- EXERCISE: Set down exactly the lines from the one containing "(427, 272) = (392, 224): yellow" through the last line of the records below, both included, and nothing else.

#### DATA FOR THE TASK ####

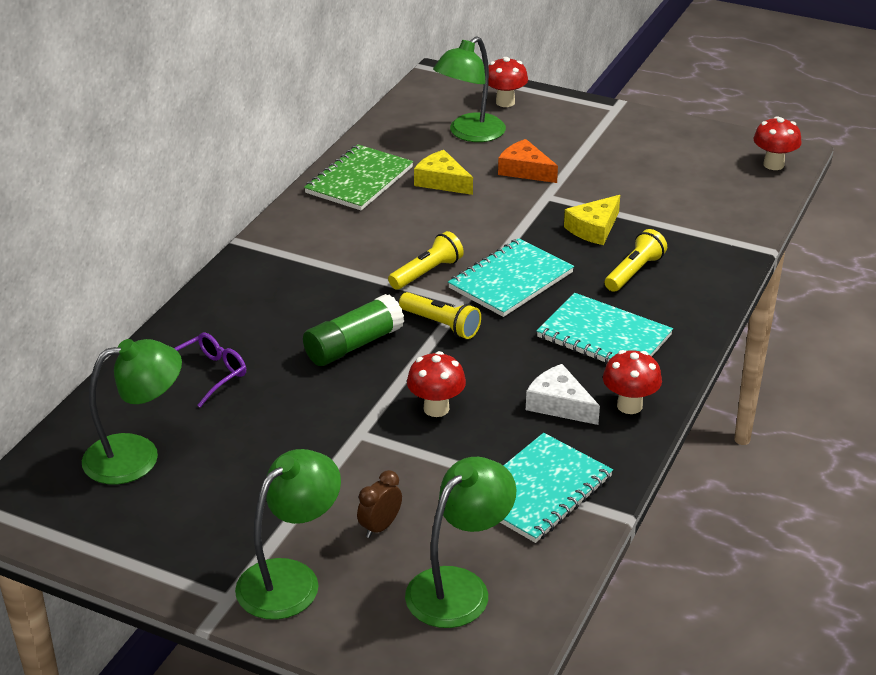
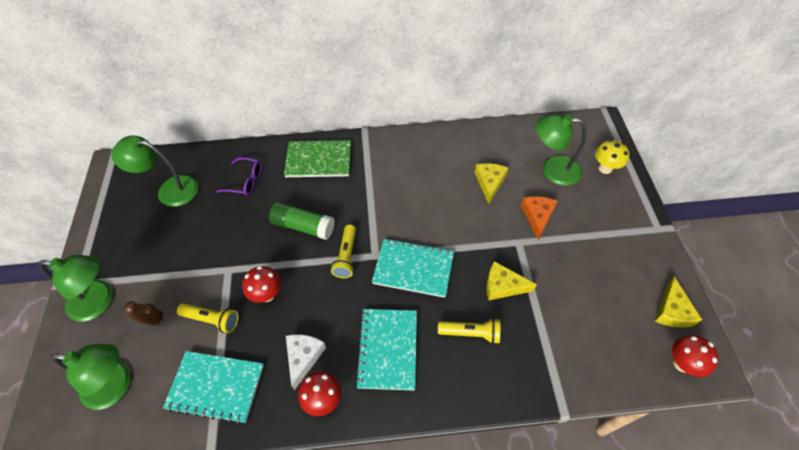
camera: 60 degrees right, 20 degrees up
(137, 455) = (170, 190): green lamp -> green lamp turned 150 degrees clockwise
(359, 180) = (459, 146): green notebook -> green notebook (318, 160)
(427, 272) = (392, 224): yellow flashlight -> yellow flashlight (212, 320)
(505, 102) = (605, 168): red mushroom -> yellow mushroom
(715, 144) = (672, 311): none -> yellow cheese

####

- THE ANSWER:
(427, 272) = (392, 224): yellow flashlight -> yellow flashlight (212, 320)
(505, 102) = (605, 168): red mushroom -> yellow mushroom
(715, 144) = (672, 311): none -> yellow cheese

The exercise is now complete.